_Problem requirements_. Line tally for "green": state how many lines of the entries include it, with no other text.
[The data — start]
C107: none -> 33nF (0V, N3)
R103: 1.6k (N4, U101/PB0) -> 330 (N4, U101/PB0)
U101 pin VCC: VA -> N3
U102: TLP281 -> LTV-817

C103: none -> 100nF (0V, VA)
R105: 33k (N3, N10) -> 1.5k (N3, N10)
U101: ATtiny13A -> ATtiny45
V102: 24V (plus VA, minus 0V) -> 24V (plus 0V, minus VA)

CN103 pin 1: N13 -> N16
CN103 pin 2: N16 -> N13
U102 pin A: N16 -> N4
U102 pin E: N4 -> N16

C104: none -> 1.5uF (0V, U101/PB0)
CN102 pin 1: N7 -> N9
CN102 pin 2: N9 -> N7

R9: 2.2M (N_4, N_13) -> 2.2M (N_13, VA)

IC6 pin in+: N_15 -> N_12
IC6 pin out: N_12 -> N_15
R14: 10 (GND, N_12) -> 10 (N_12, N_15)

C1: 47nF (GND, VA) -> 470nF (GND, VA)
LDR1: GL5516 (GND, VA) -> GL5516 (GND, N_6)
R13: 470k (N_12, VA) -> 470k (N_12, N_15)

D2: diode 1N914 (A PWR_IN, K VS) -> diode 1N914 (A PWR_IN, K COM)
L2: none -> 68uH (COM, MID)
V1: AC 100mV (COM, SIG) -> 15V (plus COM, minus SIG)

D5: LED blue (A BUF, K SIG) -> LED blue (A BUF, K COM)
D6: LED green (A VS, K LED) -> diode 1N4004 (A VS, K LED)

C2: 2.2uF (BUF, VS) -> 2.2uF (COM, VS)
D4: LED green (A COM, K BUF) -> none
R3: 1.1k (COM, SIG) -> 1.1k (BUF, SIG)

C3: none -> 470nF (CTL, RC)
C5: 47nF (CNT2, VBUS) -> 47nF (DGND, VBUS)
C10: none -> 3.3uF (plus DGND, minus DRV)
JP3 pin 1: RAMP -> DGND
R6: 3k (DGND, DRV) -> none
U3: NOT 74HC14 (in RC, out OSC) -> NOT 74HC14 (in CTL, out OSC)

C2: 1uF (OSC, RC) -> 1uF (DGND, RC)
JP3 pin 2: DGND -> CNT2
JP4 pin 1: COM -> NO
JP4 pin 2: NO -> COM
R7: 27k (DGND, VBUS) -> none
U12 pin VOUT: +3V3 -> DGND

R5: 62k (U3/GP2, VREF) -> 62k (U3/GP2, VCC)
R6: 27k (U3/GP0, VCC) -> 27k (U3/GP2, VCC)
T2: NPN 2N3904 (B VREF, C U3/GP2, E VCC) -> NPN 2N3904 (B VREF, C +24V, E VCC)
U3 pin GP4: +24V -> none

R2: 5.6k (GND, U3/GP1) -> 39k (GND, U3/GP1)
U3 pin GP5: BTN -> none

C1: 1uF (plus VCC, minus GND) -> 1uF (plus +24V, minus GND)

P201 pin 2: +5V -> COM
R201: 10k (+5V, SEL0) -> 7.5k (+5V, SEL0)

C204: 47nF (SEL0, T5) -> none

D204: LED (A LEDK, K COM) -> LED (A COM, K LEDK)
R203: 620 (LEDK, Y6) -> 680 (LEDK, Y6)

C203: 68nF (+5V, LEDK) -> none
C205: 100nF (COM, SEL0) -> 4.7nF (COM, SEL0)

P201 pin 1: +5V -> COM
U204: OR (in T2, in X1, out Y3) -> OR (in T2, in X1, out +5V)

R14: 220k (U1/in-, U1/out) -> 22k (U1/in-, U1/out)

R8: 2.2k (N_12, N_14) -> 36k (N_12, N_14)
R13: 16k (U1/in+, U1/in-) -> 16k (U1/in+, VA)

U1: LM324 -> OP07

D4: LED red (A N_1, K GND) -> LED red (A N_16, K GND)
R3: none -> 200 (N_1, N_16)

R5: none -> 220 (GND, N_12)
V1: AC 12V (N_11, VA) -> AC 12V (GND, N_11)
[The data — finish]
_Result of this exercise_. 2